**Problem description:** Check each line of the records below and collect those that include the word "pink".
*** Input material ***
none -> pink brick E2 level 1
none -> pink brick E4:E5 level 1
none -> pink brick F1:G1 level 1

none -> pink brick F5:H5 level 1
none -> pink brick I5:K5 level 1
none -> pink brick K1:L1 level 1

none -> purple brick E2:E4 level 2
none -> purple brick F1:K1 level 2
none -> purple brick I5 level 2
***
**Exercise result:**
none -> pink brick E2 level 1
none -> pink brick E4:E5 level 1
none -> pink brick F1:G1 level 1
none -> pink brick F5:H5 level 1
none -> pink brick I5:K5 level 1
none -> pink brick K1:L1 level 1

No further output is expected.